## Dataset excerpts
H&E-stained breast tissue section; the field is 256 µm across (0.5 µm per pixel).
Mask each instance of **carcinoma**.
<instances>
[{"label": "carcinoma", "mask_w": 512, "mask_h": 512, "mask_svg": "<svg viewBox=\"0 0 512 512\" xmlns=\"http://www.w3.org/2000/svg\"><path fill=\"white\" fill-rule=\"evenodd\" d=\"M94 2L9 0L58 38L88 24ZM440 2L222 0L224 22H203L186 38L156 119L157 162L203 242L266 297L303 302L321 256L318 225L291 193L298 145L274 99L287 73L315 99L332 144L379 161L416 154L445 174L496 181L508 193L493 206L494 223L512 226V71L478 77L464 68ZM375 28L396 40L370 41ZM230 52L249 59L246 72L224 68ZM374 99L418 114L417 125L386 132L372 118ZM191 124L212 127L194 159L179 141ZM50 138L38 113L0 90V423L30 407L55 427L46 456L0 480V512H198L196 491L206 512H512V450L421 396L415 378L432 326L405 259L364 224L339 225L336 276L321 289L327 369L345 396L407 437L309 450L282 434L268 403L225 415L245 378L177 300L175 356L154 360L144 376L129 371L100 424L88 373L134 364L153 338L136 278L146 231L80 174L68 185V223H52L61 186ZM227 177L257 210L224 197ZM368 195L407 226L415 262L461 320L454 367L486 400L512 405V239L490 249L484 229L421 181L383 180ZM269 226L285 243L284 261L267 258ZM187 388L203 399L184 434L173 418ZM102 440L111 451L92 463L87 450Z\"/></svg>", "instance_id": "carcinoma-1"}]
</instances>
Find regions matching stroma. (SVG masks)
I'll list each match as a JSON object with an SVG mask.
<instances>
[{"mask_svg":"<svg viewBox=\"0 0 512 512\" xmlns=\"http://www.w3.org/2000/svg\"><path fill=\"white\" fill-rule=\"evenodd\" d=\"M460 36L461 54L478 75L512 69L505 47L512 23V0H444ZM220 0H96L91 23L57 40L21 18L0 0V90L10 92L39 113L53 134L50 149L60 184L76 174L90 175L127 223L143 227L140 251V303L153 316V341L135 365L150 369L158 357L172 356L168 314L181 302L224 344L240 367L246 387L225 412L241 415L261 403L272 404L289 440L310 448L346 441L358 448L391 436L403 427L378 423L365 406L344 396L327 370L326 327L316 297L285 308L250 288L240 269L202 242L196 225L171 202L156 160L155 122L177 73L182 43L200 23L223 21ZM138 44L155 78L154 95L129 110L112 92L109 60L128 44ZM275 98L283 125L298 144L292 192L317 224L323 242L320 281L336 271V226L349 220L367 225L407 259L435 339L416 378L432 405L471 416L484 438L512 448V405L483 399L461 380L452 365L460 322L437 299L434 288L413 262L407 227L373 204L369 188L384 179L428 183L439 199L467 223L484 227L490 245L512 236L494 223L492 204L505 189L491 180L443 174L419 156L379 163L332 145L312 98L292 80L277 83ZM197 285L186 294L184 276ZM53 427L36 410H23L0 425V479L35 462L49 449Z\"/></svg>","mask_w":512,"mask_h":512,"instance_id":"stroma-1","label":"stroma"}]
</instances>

## Aim of the task
Determine the number of lines in the listing that contain the string "stroma". Write that number and nothing else.

## The answer
2